— Supplied entries —
::::::
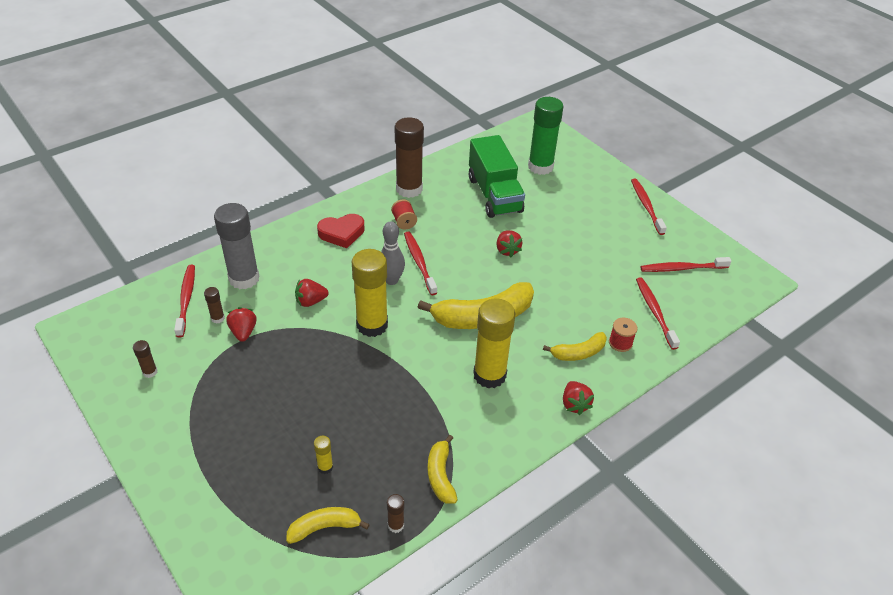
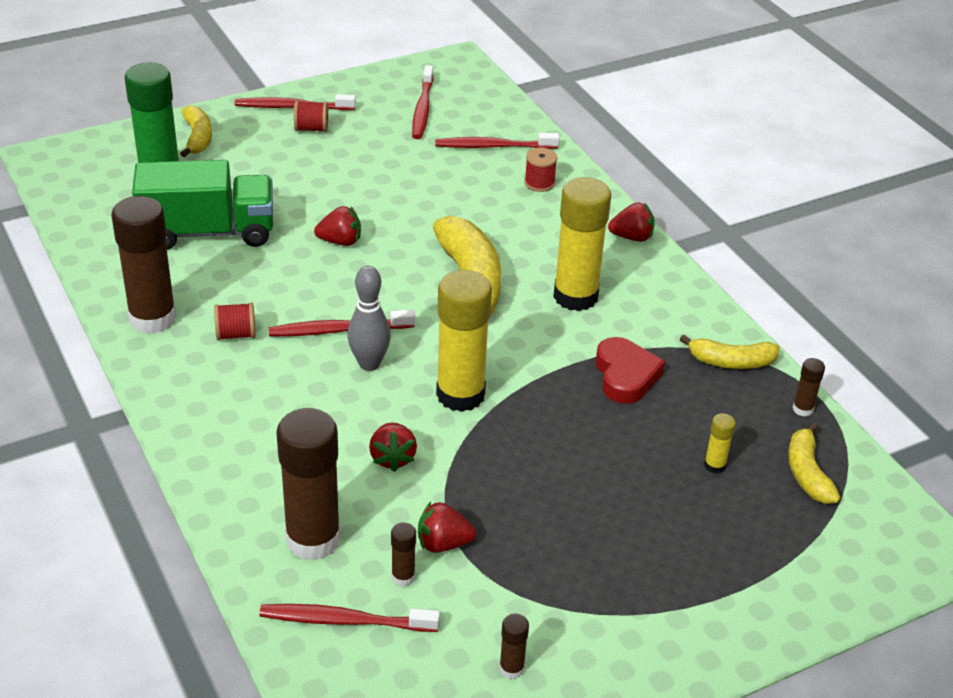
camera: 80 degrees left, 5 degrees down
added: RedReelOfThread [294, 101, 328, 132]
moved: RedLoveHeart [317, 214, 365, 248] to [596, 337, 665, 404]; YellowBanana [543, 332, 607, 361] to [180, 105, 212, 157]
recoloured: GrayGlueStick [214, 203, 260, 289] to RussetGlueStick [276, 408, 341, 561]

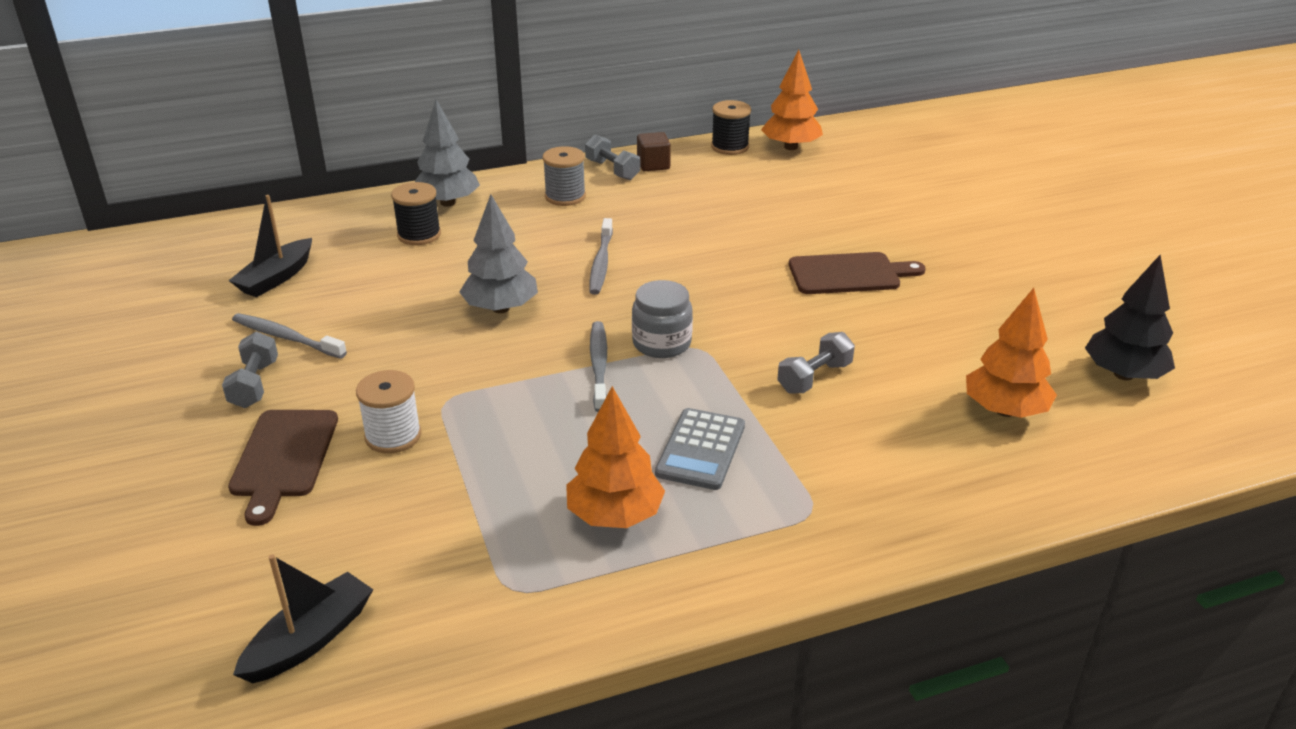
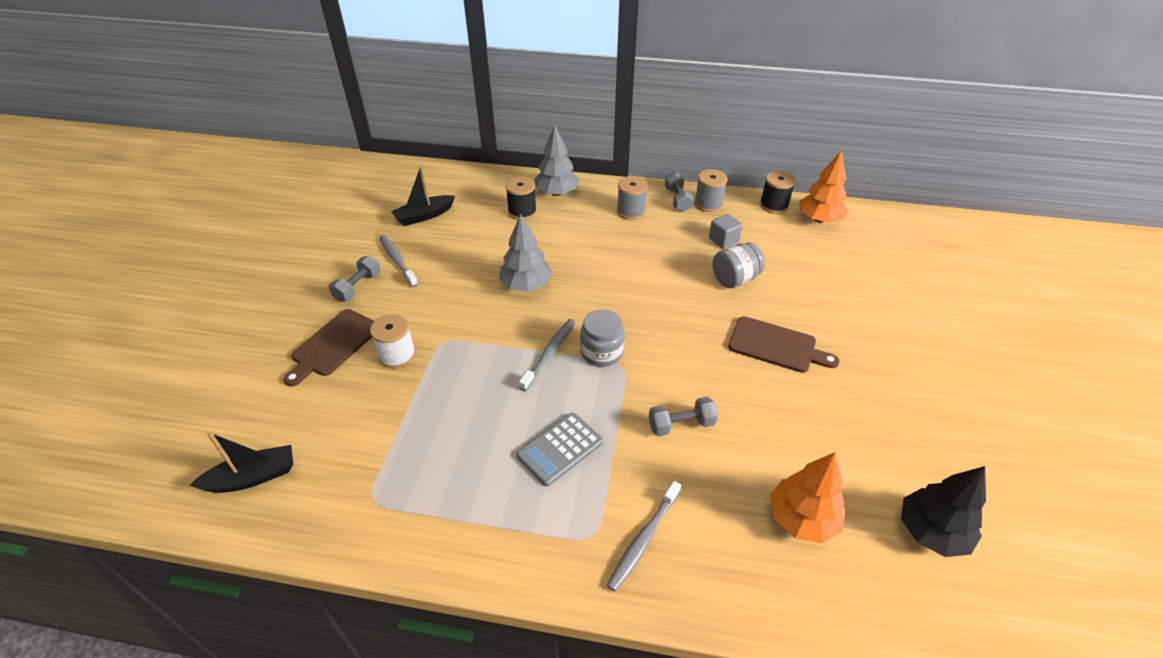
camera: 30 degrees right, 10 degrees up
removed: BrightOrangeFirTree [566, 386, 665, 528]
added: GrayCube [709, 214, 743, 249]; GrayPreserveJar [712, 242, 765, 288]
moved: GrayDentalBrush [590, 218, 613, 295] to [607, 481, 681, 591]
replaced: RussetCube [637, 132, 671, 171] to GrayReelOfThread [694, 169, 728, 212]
::::::
— Your task —
Set down again, exactly, the lines from the one with "moved: RedLoveHeart [317, 214, 365, 248]" to the last line of the data, both included and pictures excluded.

— Output below —
moved: RedLoveHeart [317, 214, 365, 248] to [596, 337, 665, 404]; YellowBanana [543, 332, 607, 361] to [180, 105, 212, 157]
recoloured: GrayGlueStick [214, 203, 260, 289] to RussetGlueStick [276, 408, 341, 561]

camera: 30 degrees right, 10 degrees up
removed: BrightOrangeFirTree [566, 386, 665, 528]
added: GrayCube [709, 214, 743, 249]; GrayPreserveJar [712, 242, 765, 288]
moved: GrayDentalBrush [590, 218, 613, 295] to [607, 481, 681, 591]
replaced: RussetCube [637, 132, 671, 171] to GrayReelOfThread [694, 169, 728, 212]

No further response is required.